= Task objective =
Copy every line from the records below that carries the word "tort".
((
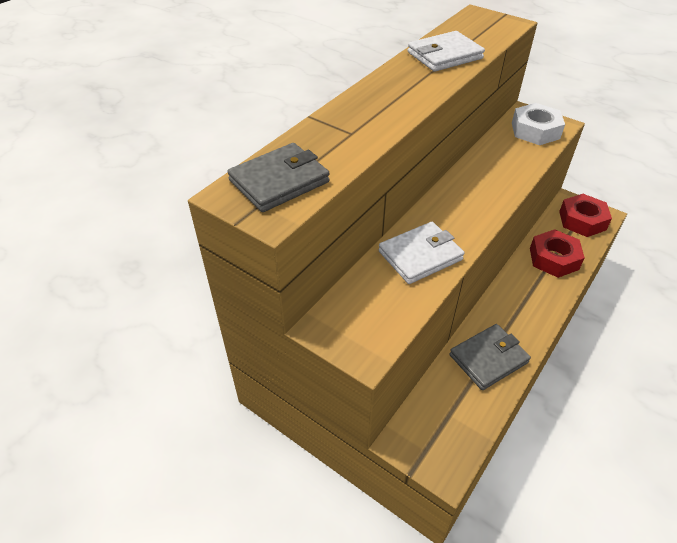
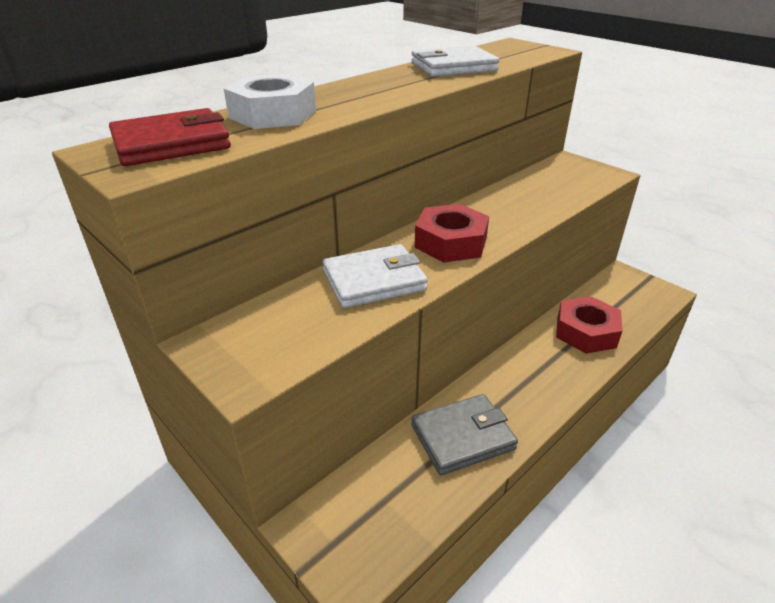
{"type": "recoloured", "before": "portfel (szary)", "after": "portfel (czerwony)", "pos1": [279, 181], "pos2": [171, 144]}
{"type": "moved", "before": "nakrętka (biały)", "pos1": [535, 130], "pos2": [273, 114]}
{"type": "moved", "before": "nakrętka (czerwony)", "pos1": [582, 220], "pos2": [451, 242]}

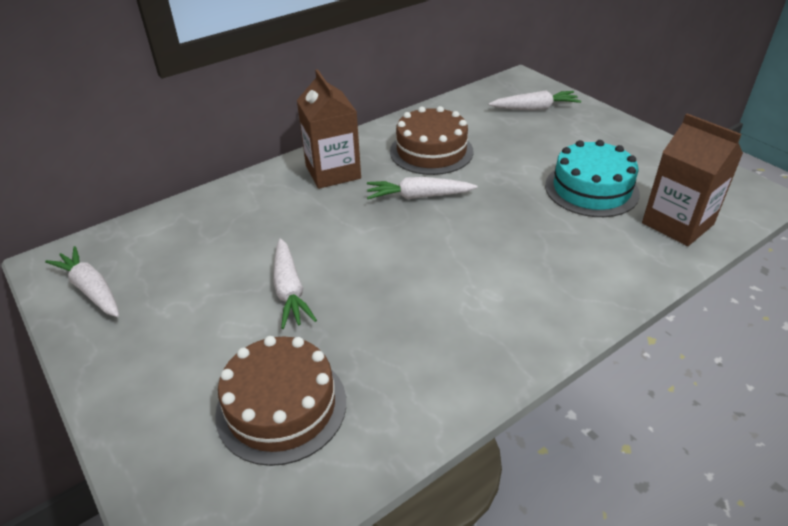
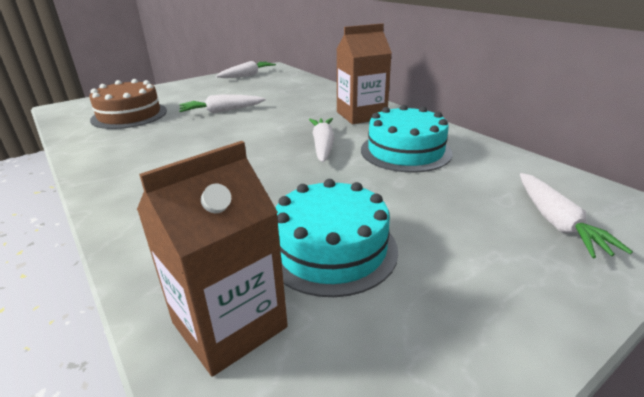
{"type": "recoloured", "before": "tort (brązowy)", "after": "tort (turkusowy)", "pos1": [431, 151], "pos2": [405, 151]}

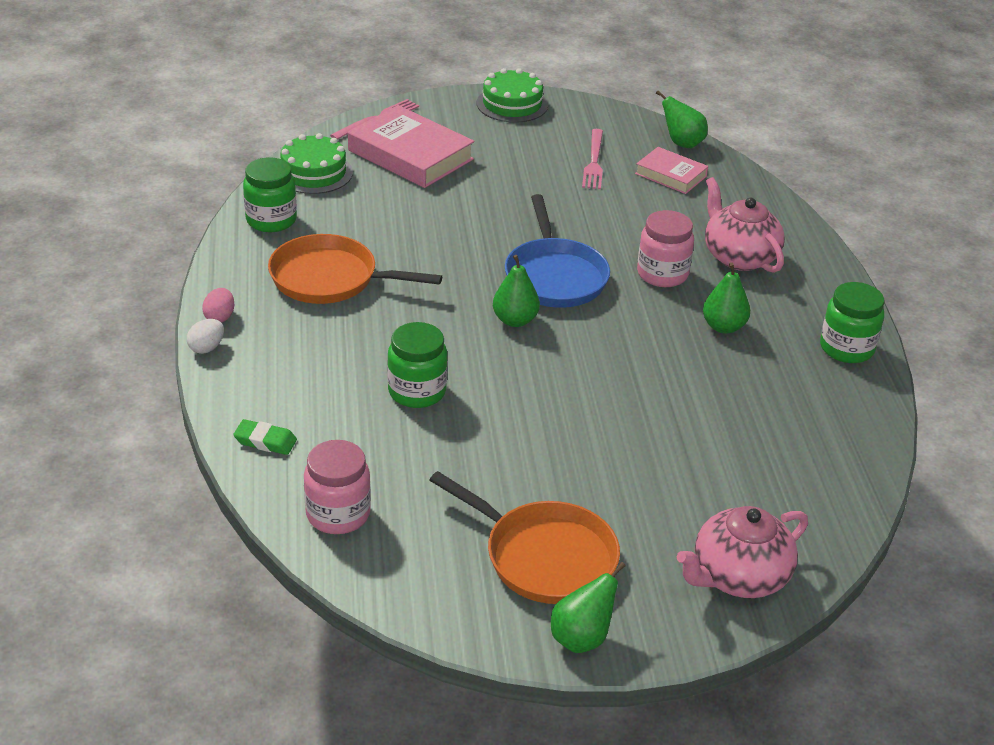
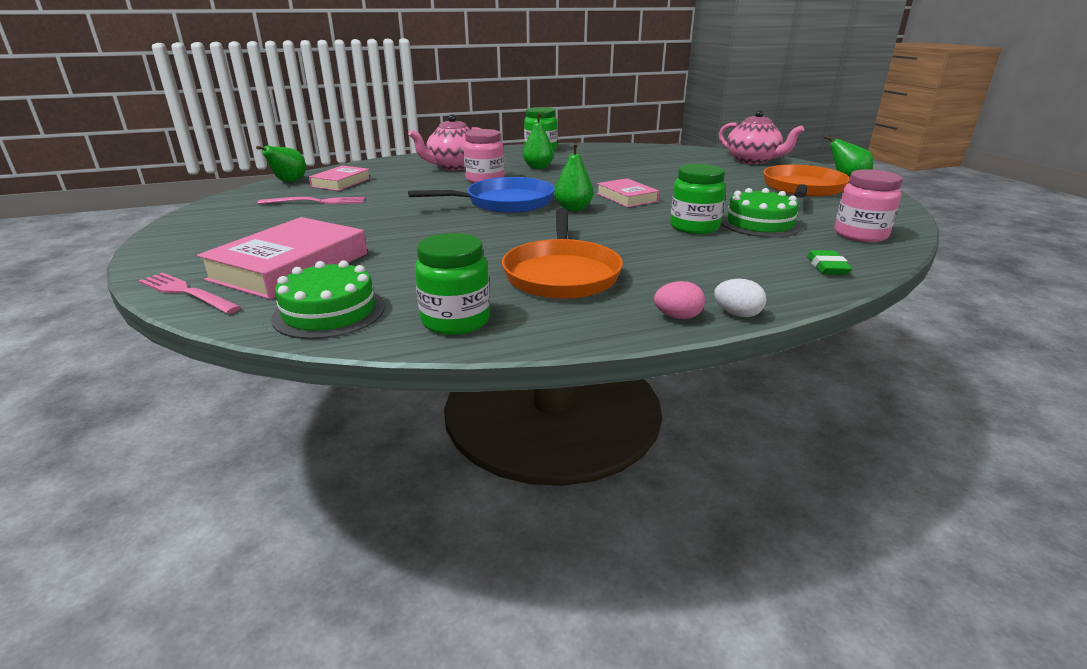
{"type": "moved", "before": "tort (zielony)", "pos1": [512, 104], "pos2": [759, 224]}
{"type": "added", "after": "książka (różowy)", "pos2": [626, 197]}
))
= Task solution =
{"type": "recoloured", "before": "tort (brązowy)", "after": "tort (turkusowy)", "pos1": [431, 151], "pos2": [405, 151]}
{"type": "moved", "before": "tort (zielony)", "pos1": [512, 104], "pos2": [759, 224]}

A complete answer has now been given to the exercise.